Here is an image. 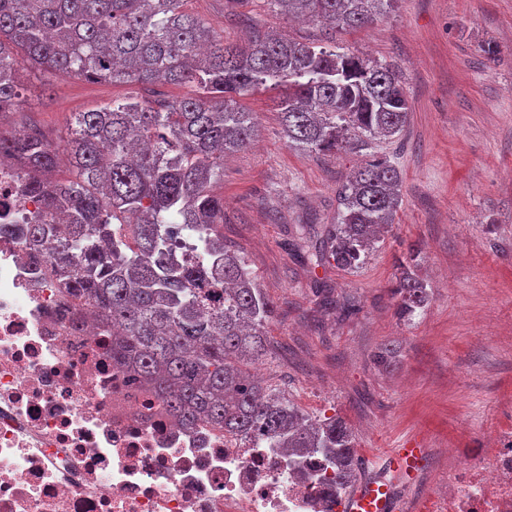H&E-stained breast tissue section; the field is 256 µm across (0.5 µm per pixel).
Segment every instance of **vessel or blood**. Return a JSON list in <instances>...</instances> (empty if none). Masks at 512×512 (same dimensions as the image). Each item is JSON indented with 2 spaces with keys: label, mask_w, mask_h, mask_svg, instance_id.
I'll return each instance as SVG.
<instances>
[{
  "label": "vessel or blood",
  "mask_w": 512,
  "mask_h": 512,
  "mask_svg": "<svg viewBox=\"0 0 512 512\" xmlns=\"http://www.w3.org/2000/svg\"><path fill=\"white\" fill-rule=\"evenodd\" d=\"M384 472L390 473L391 481H365L357 485L343 512H393L395 487L416 480L425 465V451L421 448H396L380 460Z\"/></svg>",
  "instance_id": "1"
}]
</instances>
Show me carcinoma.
<instances>
[{
    "instance_id": "1",
    "label": "carcinoma",
    "mask_w": 512,
    "mask_h": 512,
    "mask_svg": "<svg viewBox=\"0 0 512 512\" xmlns=\"http://www.w3.org/2000/svg\"><path fill=\"white\" fill-rule=\"evenodd\" d=\"M186 0H0V114L19 106L18 72L194 91L154 108L132 98L78 112L59 141L36 127L0 135L53 224H28L32 243L57 247V271L101 327L118 330L112 362L152 387L181 425L206 421L263 432L297 456L336 466V494L355 476L352 431L311 416L248 366L267 354L276 305L243 257L224 246V197L212 191L224 156L256 135L239 99L282 92L285 143L309 153L365 148L403 130L411 104L401 70L281 34L226 43L184 9ZM325 28L365 27L398 0H267ZM70 177L57 176L61 164ZM401 171L372 158L338 192L336 222L320 243L301 226L295 248L316 264L362 267L401 205ZM197 235L200 256L166 261L174 228ZM421 249L398 260L393 297L412 319L428 301Z\"/></svg>"
}]
</instances>
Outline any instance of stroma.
<instances>
[{"mask_svg": "<svg viewBox=\"0 0 512 512\" xmlns=\"http://www.w3.org/2000/svg\"><path fill=\"white\" fill-rule=\"evenodd\" d=\"M186 8L228 42L274 29L331 43L401 69L412 112L378 153L401 169L402 204L356 271L297 257L300 224L324 230L336 218L338 188L365 152L306 153L281 134L276 91L243 99L257 142L224 161L214 186L224 198V242L244 257L277 306L259 367L267 382L314 416H338L355 435L361 479L376 458L408 440L425 466L398 489L400 512H428L448 484V449L484 448L512 430V0H398L373 26L337 35L288 21L266 0H188ZM23 103L9 126L35 125L58 139L74 113L115 99L170 101L184 85H112L19 71ZM422 249L429 301L411 320L391 296L395 260ZM353 297L346 315L322 308L317 287ZM393 348L378 366L382 345Z\"/></svg>", "mask_w": 512, "mask_h": 512, "instance_id": "1", "label": "stroma"}]
</instances>
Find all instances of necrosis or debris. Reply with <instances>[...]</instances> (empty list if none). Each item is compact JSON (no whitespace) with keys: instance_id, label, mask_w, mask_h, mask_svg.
Listing matches in <instances>:
<instances>
[{"instance_id":"necrosis-or-debris-1","label":"necrosis or debris","mask_w":512,"mask_h":512,"mask_svg":"<svg viewBox=\"0 0 512 512\" xmlns=\"http://www.w3.org/2000/svg\"><path fill=\"white\" fill-rule=\"evenodd\" d=\"M18 169L0 162V512H340L320 456L177 425L111 335L72 331L79 302L23 231L43 208ZM438 512H512V431L449 464Z\"/></svg>"}]
</instances>
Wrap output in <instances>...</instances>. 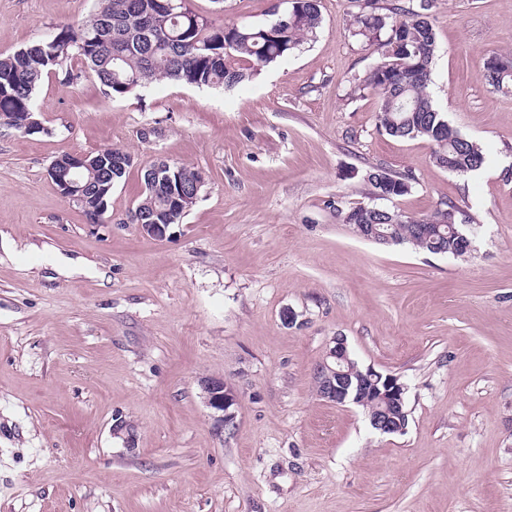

+ + +

- [Task requirements]: Repeat nothing but the lines from the one containing "Find all instances" through the end of the entries, exactly, and skip the pictures.

- [Result of this task]:
Find all instances of necrosis or debris. Reply with <instances>[...]</instances> (empty list if none). Each item is compact JSON (no whitespace) with keys: instance_id, label, mask_w, mask_h, mask_svg.
Listing matches in <instances>:
<instances>
[{"instance_id":"necrosis-or-debris-1","label":"necrosis or debris","mask_w":512,"mask_h":512,"mask_svg":"<svg viewBox=\"0 0 512 512\" xmlns=\"http://www.w3.org/2000/svg\"><path fill=\"white\" fill-rule=\"evenodd\" d=\"M18 169L0 162V512H340L320 456L177 425L111 335L72 331L79 302L23 231L43 208ZM438 512H512V431L449 464Z\"/></svg>"}]
</instances>
Wrap output in <instances>...</instances>. 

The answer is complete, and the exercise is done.